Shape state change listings
== Segment start ==

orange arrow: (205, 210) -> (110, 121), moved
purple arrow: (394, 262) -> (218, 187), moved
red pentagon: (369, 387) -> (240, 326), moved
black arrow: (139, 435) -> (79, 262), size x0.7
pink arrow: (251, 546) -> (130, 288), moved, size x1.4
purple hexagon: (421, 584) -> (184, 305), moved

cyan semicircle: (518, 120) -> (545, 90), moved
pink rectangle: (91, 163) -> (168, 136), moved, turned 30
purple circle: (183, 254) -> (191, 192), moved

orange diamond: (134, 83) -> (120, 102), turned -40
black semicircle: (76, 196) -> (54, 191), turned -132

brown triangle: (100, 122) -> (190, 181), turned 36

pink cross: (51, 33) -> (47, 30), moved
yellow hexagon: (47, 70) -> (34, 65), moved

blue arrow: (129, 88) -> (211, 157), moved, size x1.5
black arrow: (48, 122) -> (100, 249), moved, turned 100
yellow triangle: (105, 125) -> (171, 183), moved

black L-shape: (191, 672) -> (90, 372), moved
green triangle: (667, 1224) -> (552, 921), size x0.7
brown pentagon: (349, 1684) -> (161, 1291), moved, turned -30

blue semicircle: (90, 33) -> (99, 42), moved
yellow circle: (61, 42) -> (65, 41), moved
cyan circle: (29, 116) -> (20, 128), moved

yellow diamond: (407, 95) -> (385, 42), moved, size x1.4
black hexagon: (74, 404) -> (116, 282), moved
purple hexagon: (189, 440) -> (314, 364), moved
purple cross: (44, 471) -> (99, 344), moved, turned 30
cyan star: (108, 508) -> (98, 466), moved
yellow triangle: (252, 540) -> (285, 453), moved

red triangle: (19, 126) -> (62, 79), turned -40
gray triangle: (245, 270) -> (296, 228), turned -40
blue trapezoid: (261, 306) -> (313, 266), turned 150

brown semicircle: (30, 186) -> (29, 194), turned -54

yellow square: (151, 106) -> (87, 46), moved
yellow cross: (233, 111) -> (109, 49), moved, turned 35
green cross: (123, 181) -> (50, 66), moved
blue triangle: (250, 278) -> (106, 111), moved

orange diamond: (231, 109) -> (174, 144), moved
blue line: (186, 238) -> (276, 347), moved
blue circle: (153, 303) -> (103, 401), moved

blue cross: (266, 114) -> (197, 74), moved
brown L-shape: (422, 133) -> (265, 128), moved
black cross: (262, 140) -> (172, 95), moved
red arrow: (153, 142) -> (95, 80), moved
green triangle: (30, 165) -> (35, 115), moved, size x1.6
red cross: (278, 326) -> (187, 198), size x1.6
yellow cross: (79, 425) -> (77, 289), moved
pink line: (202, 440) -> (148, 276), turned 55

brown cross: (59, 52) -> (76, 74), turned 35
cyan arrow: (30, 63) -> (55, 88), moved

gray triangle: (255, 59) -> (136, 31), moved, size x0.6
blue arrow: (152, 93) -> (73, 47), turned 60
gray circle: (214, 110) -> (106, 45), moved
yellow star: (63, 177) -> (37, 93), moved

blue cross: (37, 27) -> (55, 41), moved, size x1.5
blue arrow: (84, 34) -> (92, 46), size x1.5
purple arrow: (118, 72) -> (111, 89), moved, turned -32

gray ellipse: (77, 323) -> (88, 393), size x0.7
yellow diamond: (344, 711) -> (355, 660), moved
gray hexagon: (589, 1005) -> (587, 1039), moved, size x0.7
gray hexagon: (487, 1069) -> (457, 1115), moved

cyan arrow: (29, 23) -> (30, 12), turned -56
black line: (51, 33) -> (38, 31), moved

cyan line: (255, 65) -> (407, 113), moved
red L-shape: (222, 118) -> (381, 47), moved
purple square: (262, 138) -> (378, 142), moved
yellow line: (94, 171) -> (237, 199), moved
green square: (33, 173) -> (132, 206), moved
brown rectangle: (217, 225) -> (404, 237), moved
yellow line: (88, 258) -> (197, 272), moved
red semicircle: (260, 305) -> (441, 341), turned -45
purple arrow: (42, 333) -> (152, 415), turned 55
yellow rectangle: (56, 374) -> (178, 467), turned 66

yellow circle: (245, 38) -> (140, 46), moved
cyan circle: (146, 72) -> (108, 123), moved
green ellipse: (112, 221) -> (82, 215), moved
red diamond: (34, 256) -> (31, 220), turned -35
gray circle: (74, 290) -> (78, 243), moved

== Segment end ==

### Prompt
Only an exact transcription of all the records above counts as an answer.

### Solution
orange arrow: (205, 210) -> (110, 121), moved
purple arrow: (394, 262) -> (218, 187), moved
red pentagon: (369, 387) -> (240, 326), moved
black arrow: (139, 435) -> (79, 262), size x0.7
pink arrow: (251, 546) -> (130, 288), moved, size x1.4
purple hexagon: (421, 584) -> (184, 305), moved

cyan semicircle: (518, 120) -> (545, 90), moved
pink rectangle: (91, 163) -> (168, 136), moved, turned 30
purple circle: (183, 254) -> (191, 192), moved

orange diamond: (134, 83) -> (120, 102), turned -40
black semicircle: (76, 196) -> (54, 191), turned -132

brown triangle: (100, 122) -> (190, 181), turned 36

pink cross: (51, 33) -> (47, 30), moved
yellow hexagon: (47, 70) -> (34, 65), moved

blue arrow: (129, 88) -> (211, 157), moved, size x1.5
black arrow: (48, 122) -> (100, 249), moved, turned 100
yellow triangle: (105, 125) -> (171, 183), moved

black L-shape: (191, 672) -> (90, 372), moved
green triangle: (667, 1224) -> (552, 921), size x0.7
brown pentagon: (349, 1684) -> (161, 1291), moved, turned -30

blue semicircle: (90, 33) -> (99, 42), moved
yellow circle: (61, 42) -> (65, 41), moved
cyan circle: (29, 116) -> (20, 128), moved

yellow diamond: (407, 95) -> (385, 42), moved, size x1.4
black hexagon: (74, 404) -> (116, 282), moved
purple hexagon: (189, 440) -> (314, 364), moved
purple cross: (44, 471) -> (99, 344), moved, turned 30
cyan star: (108, 508) -> (98, 466), moved
yellow triangle: (252, 540) -> (285, 453), moved

red triangle: (19, 126) -> (62, 79), turned -40
gray triangle: (245, 270) -> (296, 228), turned -40
blue trapezoid: (261, 306) -> (313, 266), turned 150

brown semicircle: (30, 186) -> (29, 194), turned -54

yellow square: (151, 106) -> (87, 46), moved
yellow cross: (233, 111) -> (109, 49), moved, turned 35
green cross: (123, 181) -> (50, 66), moved
blue triangle: (250, 278) -> (106, 111), moved

orange diamond: (231, 109) -> (174, 144), moved
blue line: (186, 238) -> (276, 347), moved
blue circle: (153, 303) -> (103, 401), moved

blue cross: (266, 114) -> (197, 74), moved
brown L-shape: (422, 133) -> (265, 128), moved
black cross: (262, 140) -> (172, 95), moved
red arrow: (153, 142) -> (95, 80), moved
green triangle: (30, 165) -> (35, 115), moved, size x1.6
red cross: (278, 326) -> (187, 198), size x1.6
yellow cross: (79, 425) -> (77, 289), moved
pink line: (202, 440) -> (148, 276), turned 55

brown cross: (59, 52) -> (76, 74), turned 35
cyan arrow: (30, 63) -> (55, 88), moved

gray triangle: (255, 59) -> (136, 31), moved, size x0.6
blue arrow: (152, 93) -> (73, 47), turned 60
gray circle: (214, 110) -> (106, 45), moved
yellow star: (63, 177) -> (37, 93), moved

blue cross: (37, 27) -> (55, 41), moved, size x1.5
blue arrow: (84, 34) -> (92, 46), size x1.5
purple arrow: (118, 72) -> (111, 89), moved, turned -32

gray ellipse: (77, 323) -> (88, 393), size x0.7
yellow diamond: (344, 711) -> (355, 660), moved
gray hexagon: (589, 1005) -> (587, 1039), moved, size x0.7
gray hexagon: (487, 1069) -> (457, 1115), moved

cyan arrow: (29, 23) -> (30, 12), turned -56
black line: (51, 33) -> (38, 31), moved

cyan line: (255, 65) -> (407, 113), moved
red L-shape: (222, 118) -> (381, 47), moved
purple square: (262, 138) -> (378, 142), moved
yellow line: (94, 171) -> (237, 199), moved
green square: (33, 173) -> (132, 206), moved
brown rectangle: (217, 225) -> (404, 237), moved
yellow line: (88, 258) -> (197, 272), moved
red semicircle: (260, 305) -> (441, 341), turned -45
purple arrow: (42, 333) -> (152, 415), turned 55
yellow rectangle: (56, 374) -> (178, 467), turned 66

yellow circle: (245, 38) -> (140, 46), moved
cyan circle: (146, 72) -> (108, 123), moved
green ellipse: (112, 221) -> (82, 215), moved
red diamond: (34, 256) -> (31, 220), turned -35
gray circle: (74, 290) -> (78, 243), moved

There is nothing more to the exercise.